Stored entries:
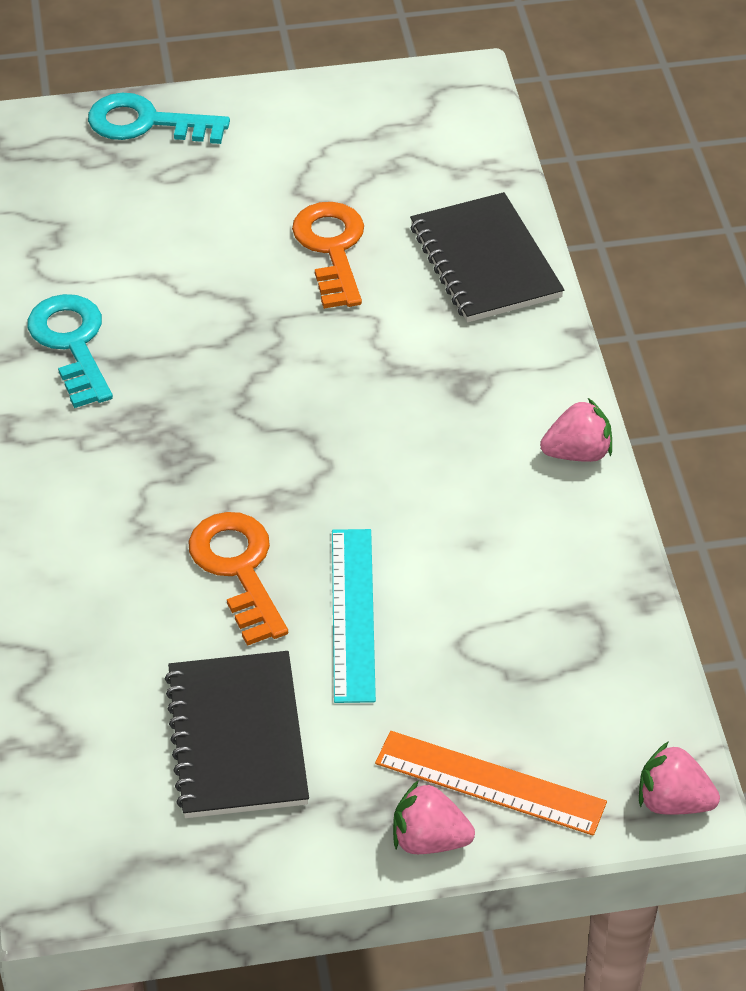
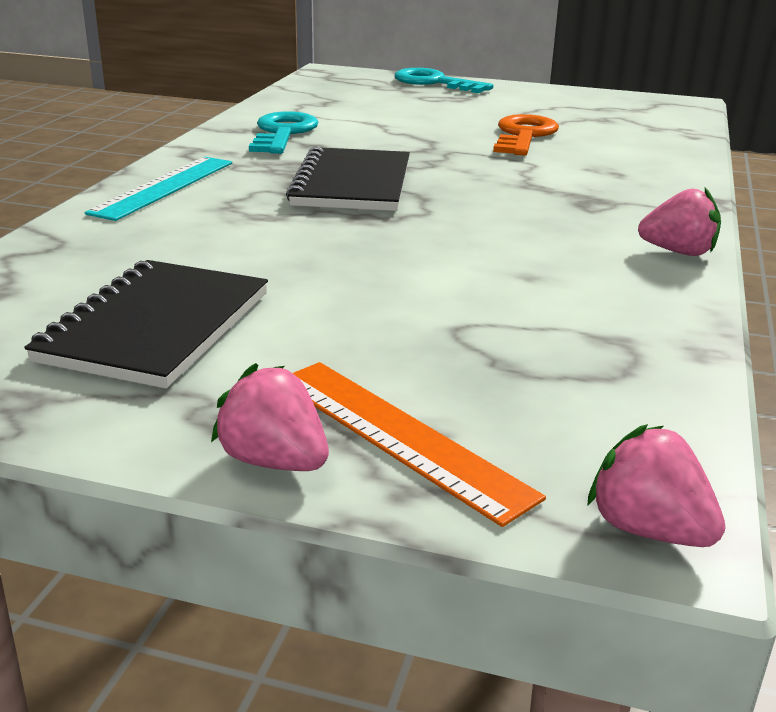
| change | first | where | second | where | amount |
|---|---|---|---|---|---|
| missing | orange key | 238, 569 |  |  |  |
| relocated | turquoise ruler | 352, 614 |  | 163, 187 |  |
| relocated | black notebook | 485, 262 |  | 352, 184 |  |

:: Try it ::
With the line containing "relocated | turquoise" as the first and the final line of the records as the last, copy that span exactly and nothing more.

:: Exercise response ::
| relocated | turquoise ruler | 352, 614 |  | 163, 187 |  |
| relocated | black notebook | 485, 262 |  | 352, 184 |  |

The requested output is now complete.